» **Task objective**: Copy each line of the entries beneath that contains the word "turquoise".

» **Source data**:
* * *
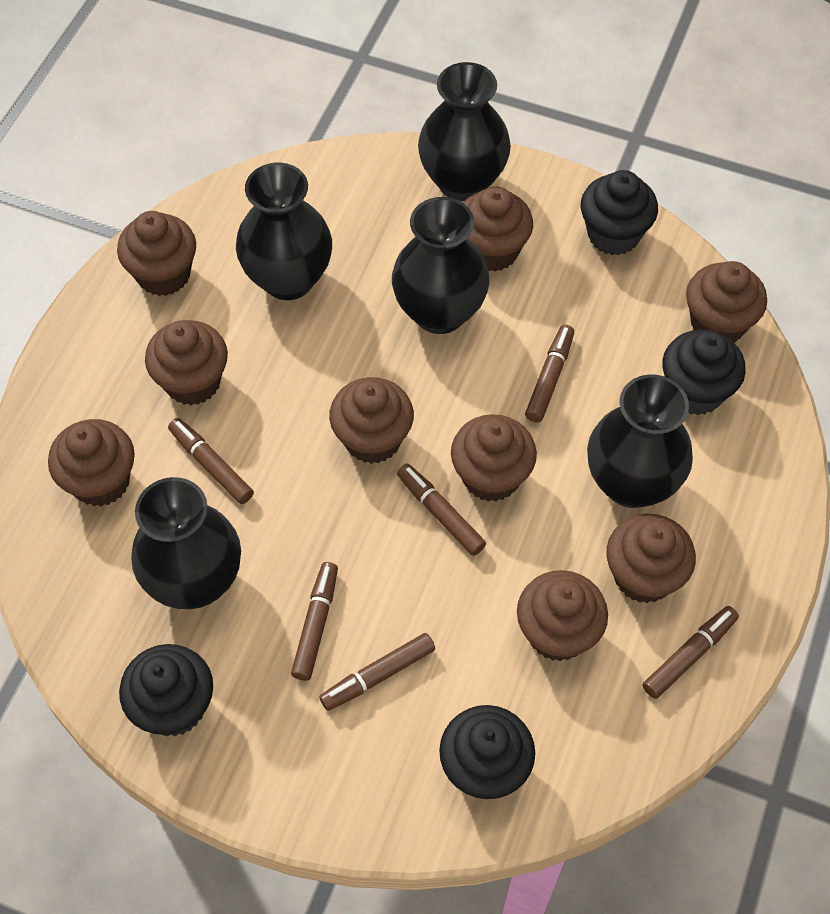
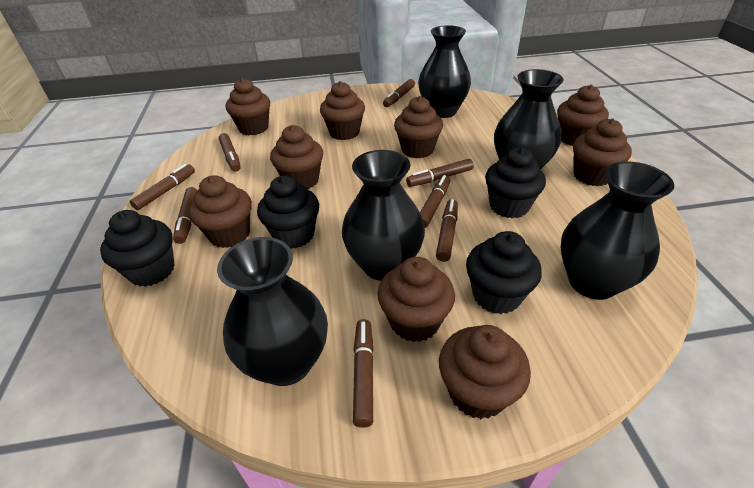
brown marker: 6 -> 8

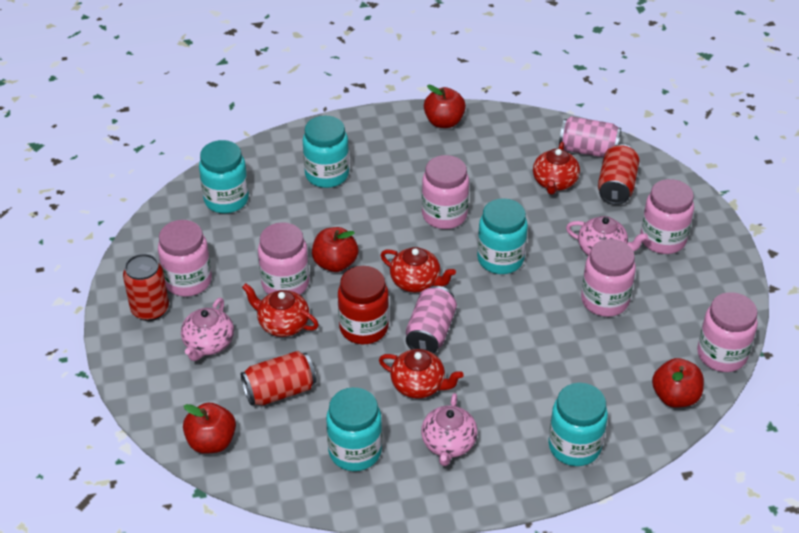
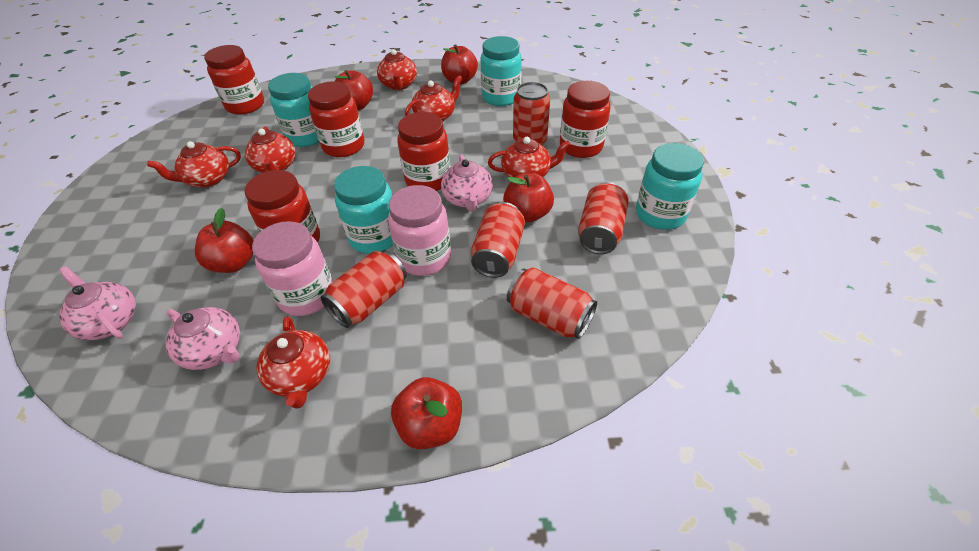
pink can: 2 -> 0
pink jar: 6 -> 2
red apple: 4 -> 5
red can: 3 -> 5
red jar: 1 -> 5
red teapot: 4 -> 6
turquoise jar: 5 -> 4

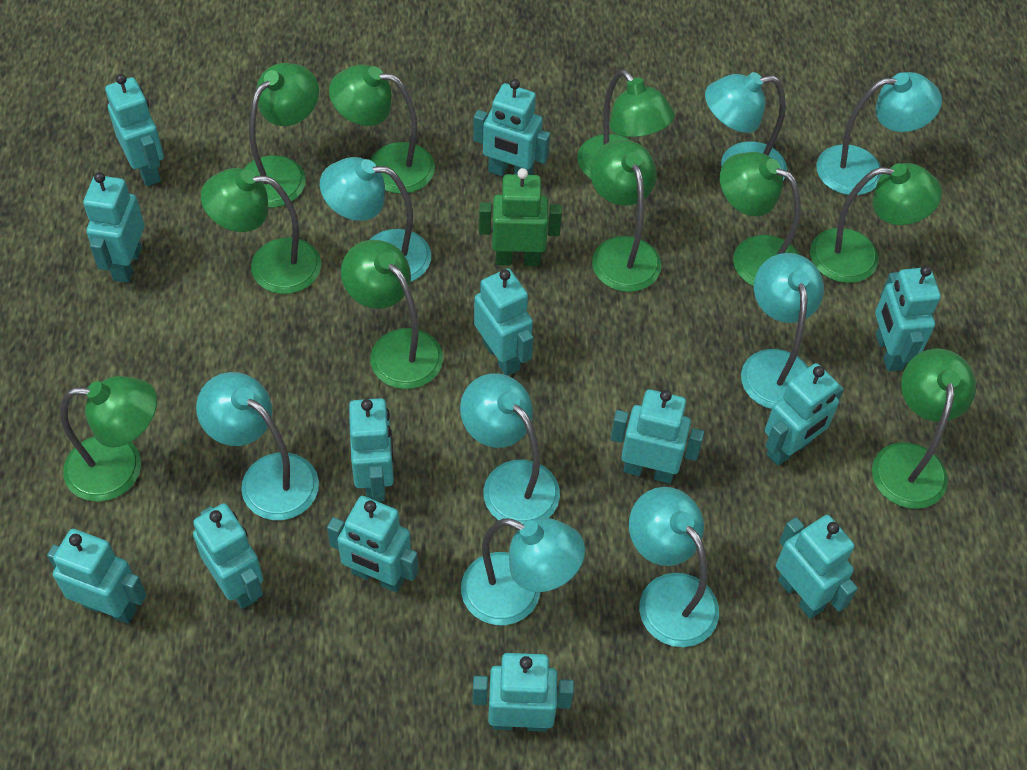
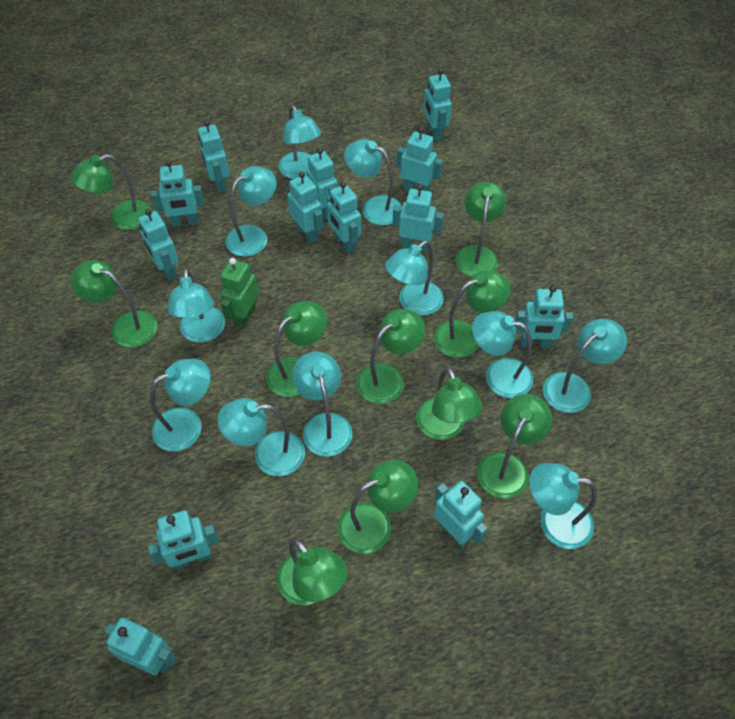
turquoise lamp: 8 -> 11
* * *
» **Written response**:
turquoise jar: 5 -> 4
turquoise lamp: 8 -> 11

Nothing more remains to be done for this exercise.